### YOUR ASSIGNMENT
Give the number of lines in the data below where the word "SONAR" appears, and nothing besides.
━━━━━━━━━━
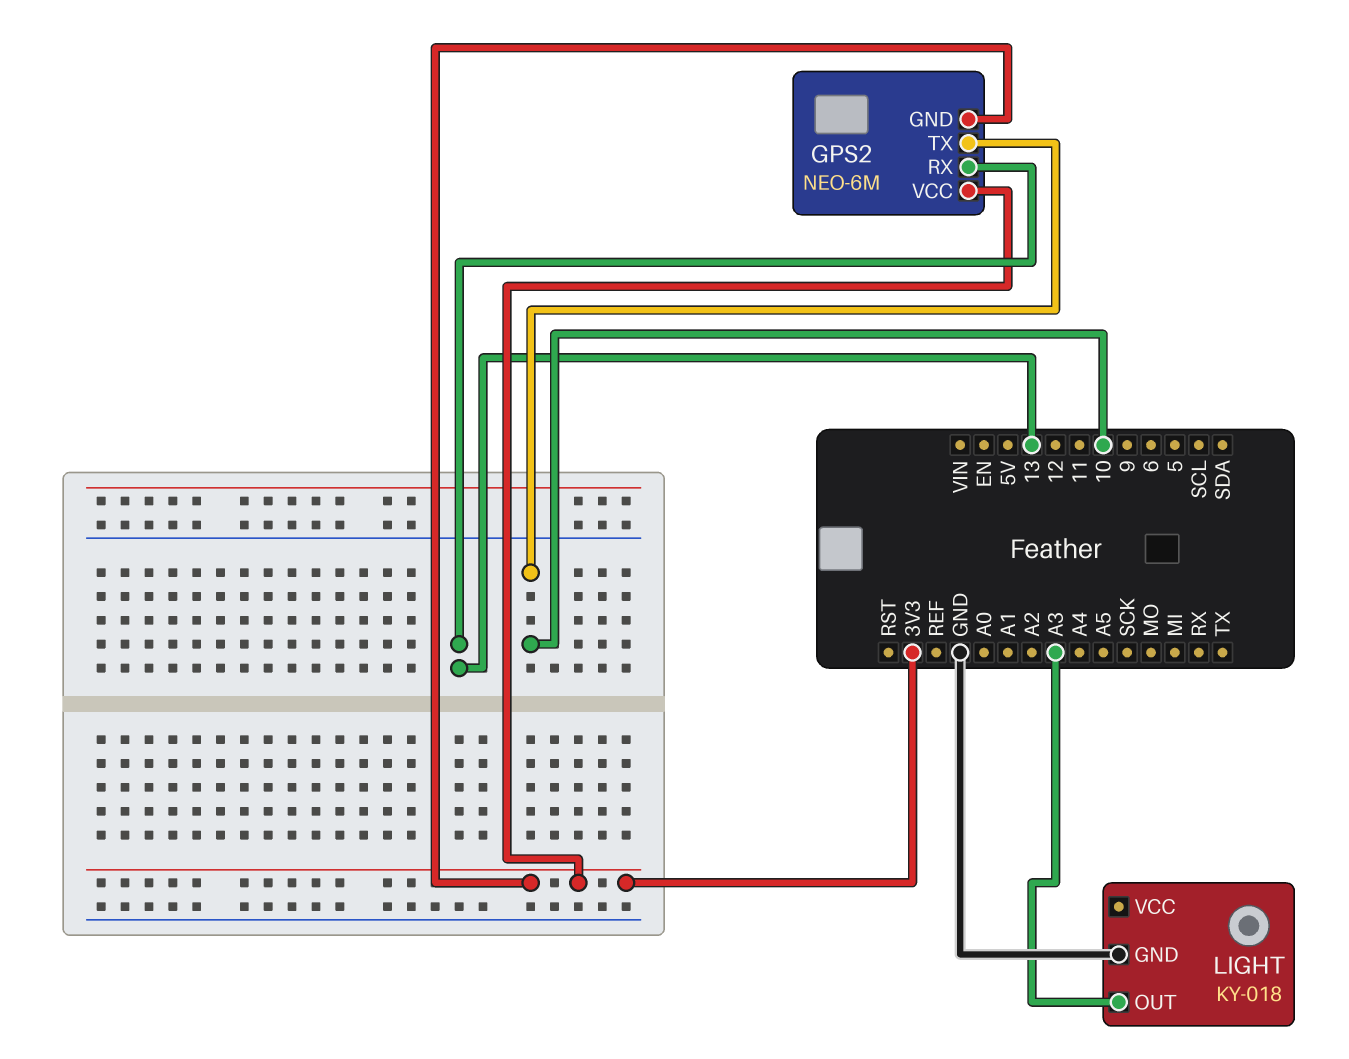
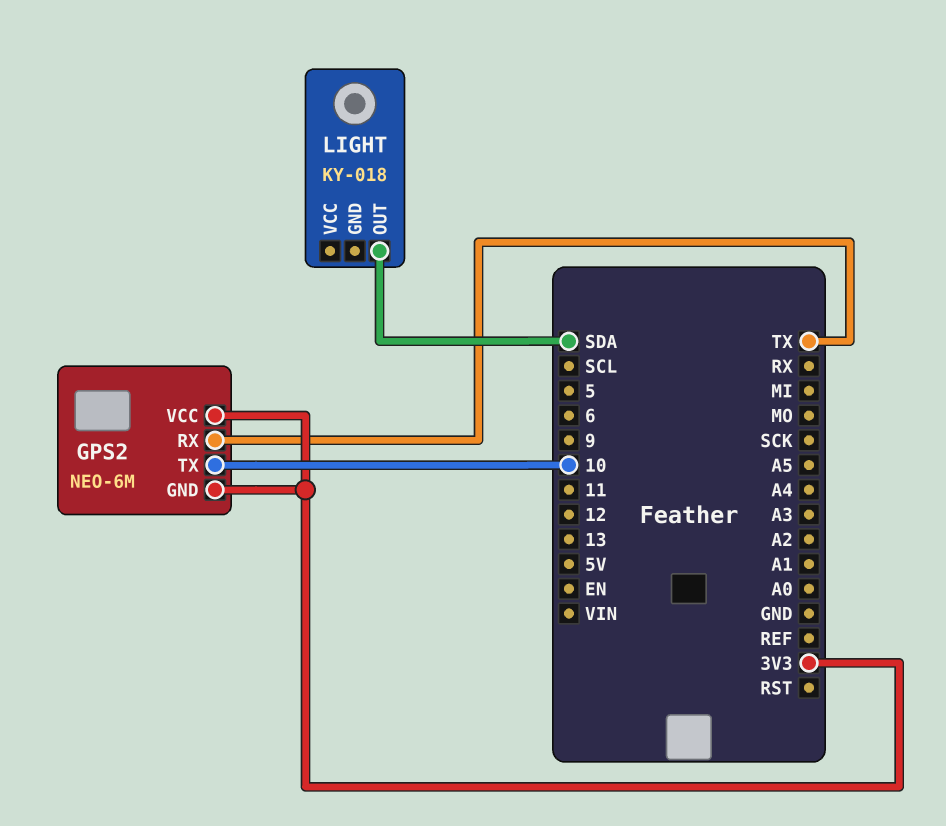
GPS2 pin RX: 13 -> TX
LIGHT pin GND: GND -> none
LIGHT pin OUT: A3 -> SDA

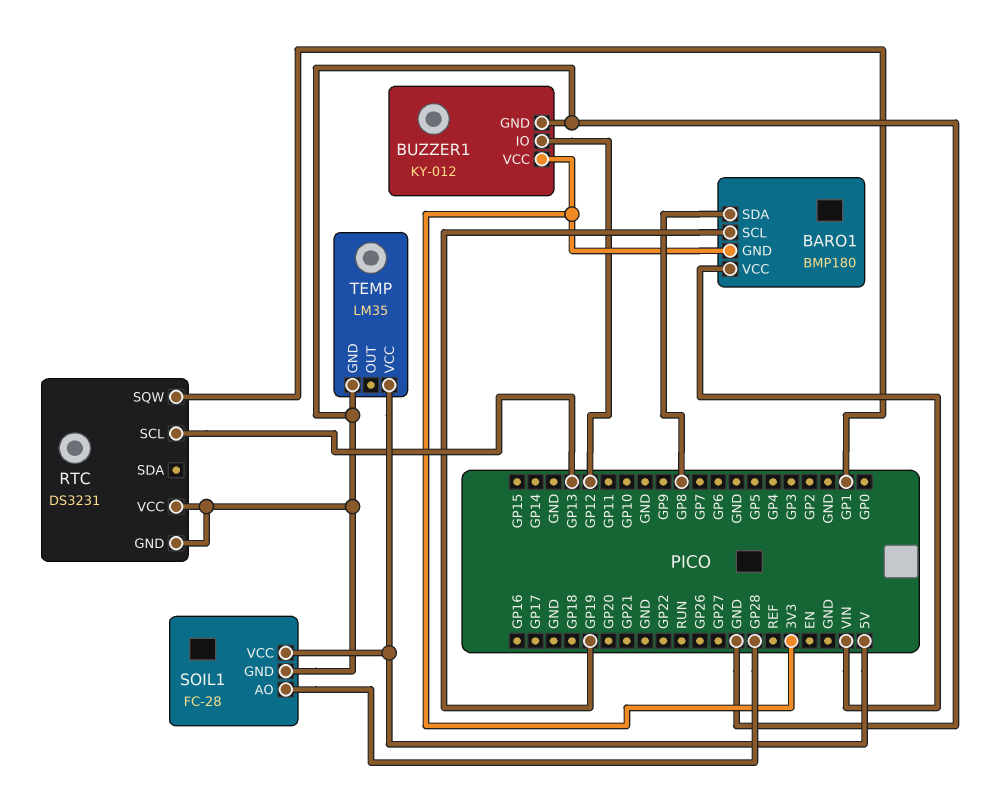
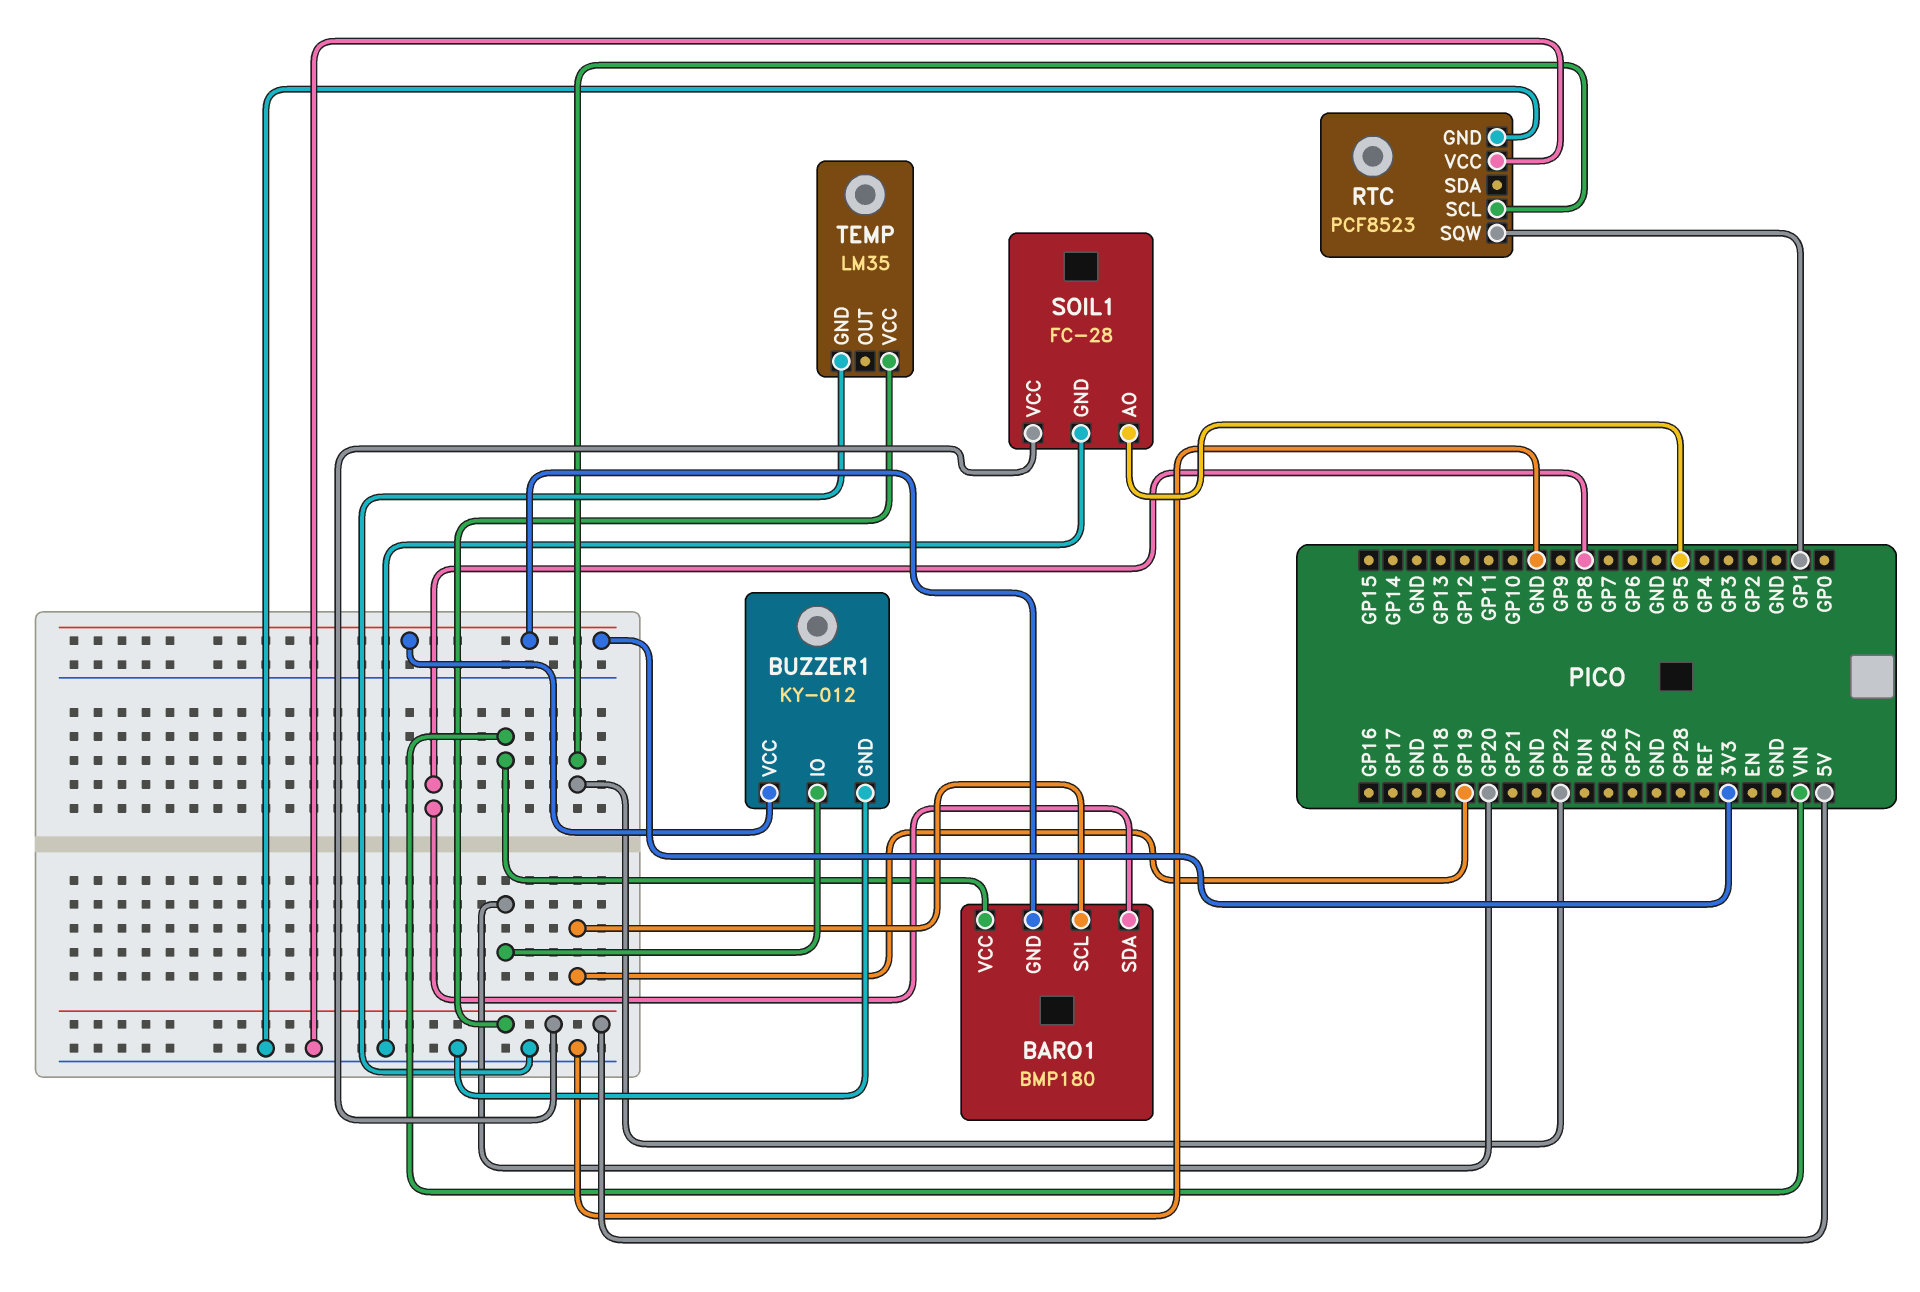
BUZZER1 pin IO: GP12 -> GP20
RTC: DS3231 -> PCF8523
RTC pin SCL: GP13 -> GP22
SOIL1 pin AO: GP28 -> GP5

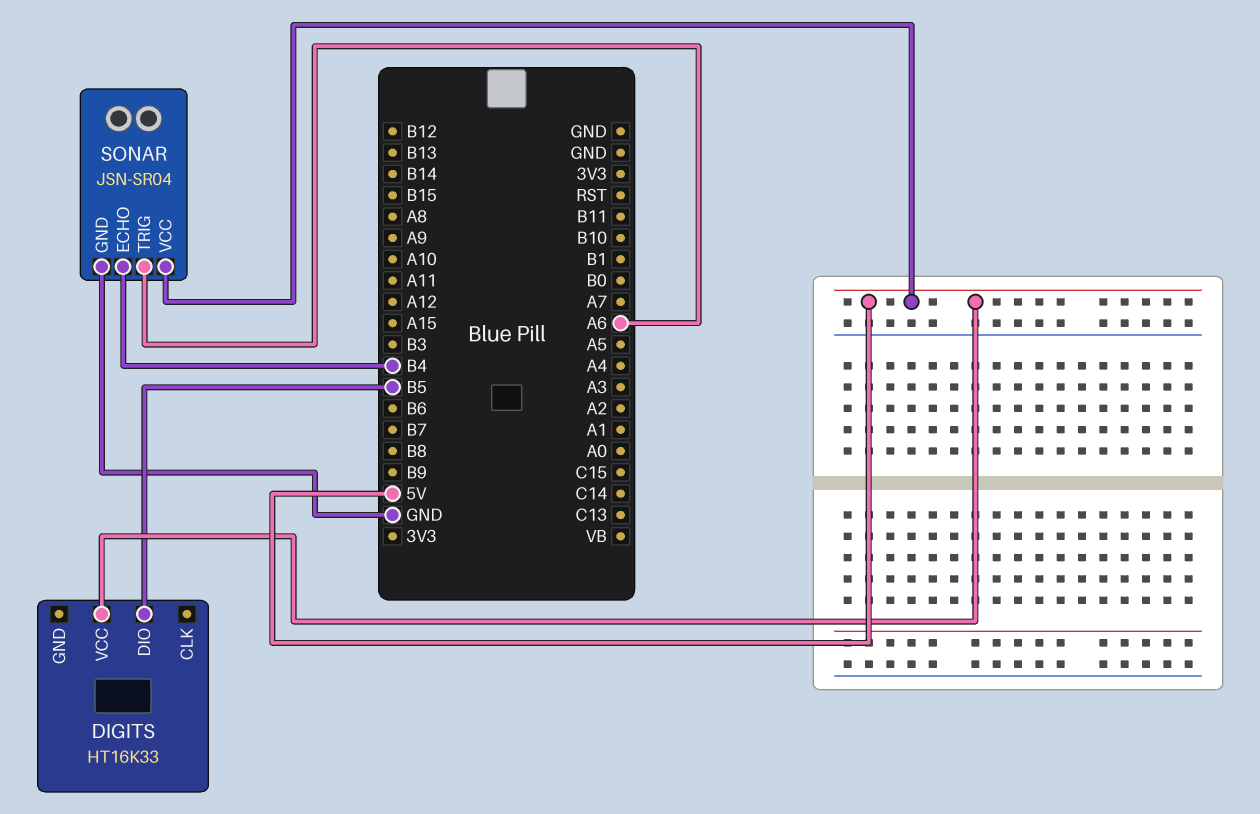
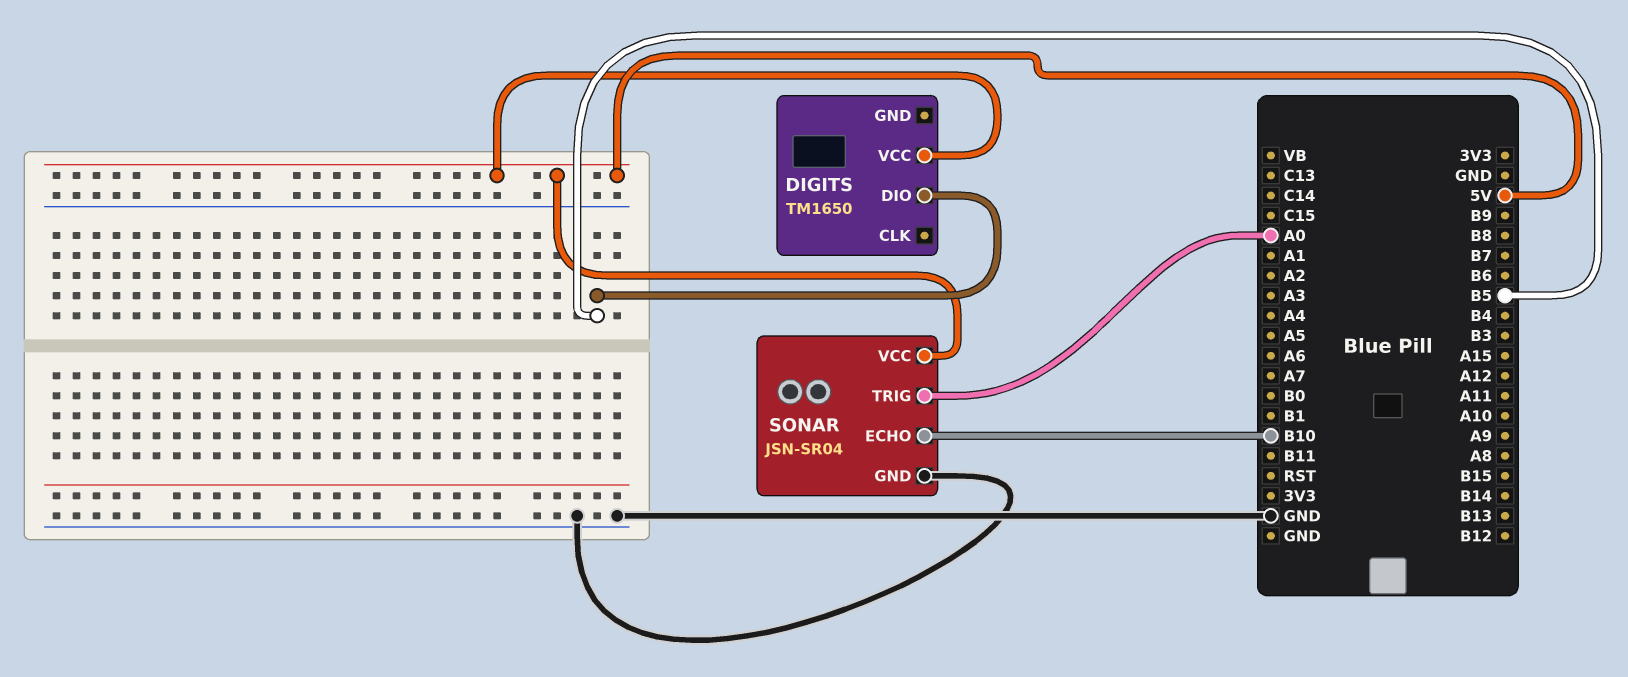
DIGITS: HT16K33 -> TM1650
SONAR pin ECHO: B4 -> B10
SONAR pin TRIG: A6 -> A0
━━━━━━━━━━
### SOLVED EXERCISE
2